Exercise goal: Your copy should hold only the lines from the one with "orange star: (25, 159) -> (89, 232), moved" to the one with "cyan semicircle: (18, 67) -> (21, 62), moved", both included, each exactly as it stands below, with no pictures.

Provided entries:
_ _ _

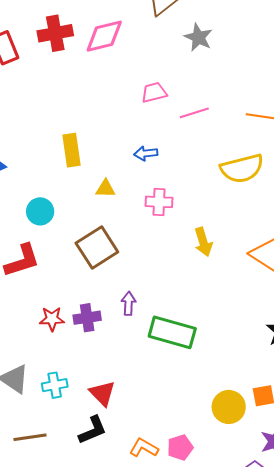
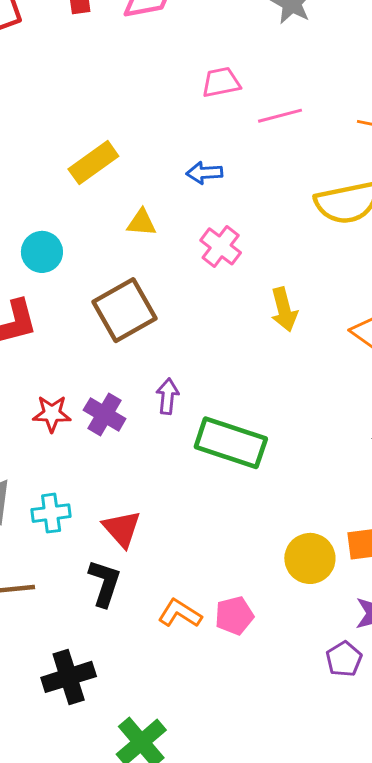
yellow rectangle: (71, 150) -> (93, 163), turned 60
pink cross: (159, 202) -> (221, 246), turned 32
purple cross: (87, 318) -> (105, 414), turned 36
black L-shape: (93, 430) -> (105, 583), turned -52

_ _ _

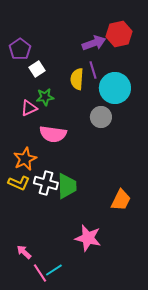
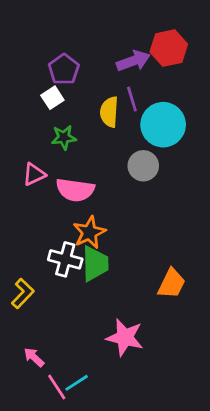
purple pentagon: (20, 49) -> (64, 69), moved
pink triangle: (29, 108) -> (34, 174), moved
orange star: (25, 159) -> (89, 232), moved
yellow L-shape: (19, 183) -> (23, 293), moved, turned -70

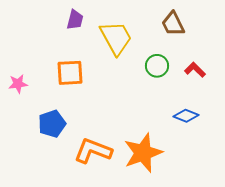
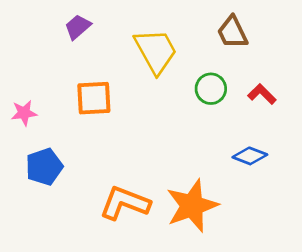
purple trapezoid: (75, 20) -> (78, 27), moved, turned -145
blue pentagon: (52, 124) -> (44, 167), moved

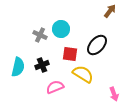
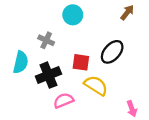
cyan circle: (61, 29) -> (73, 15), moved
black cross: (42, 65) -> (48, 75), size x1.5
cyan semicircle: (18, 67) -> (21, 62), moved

_ _ _

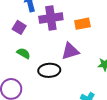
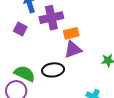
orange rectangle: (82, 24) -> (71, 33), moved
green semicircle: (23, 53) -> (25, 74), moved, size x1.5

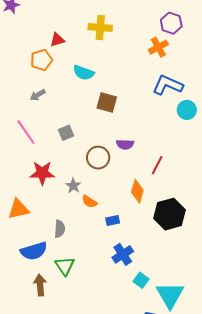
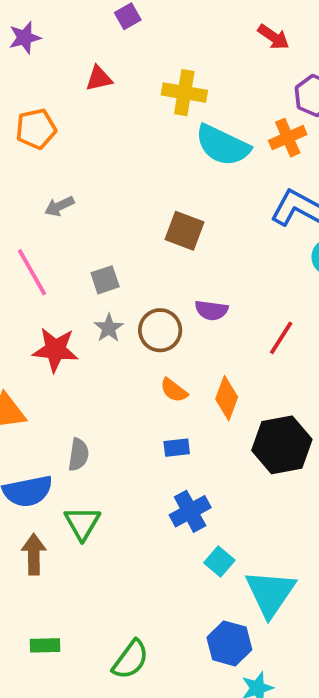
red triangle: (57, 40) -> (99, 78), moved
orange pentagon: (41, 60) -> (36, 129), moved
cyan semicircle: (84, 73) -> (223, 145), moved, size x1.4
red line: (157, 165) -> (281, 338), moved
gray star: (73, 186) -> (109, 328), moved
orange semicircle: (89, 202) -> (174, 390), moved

_ _ _

Result of the task:
orange star: (25, 159) -> (89, 232), moved
yellow L-shape: (19, 183) -> (23, 293), moved, turned -70

purple trapezoid: (75, 20) -> (78, 27), moved, turned -145
blue pentagon: (52, 124) -> (44, 167), moved

cyan circle: (61, 29) -> (73, 15), moved
black cross: (42, 65) -> (48, 75), size x1.5
cyan semicircle: (18, 67) -> (21, 62), moved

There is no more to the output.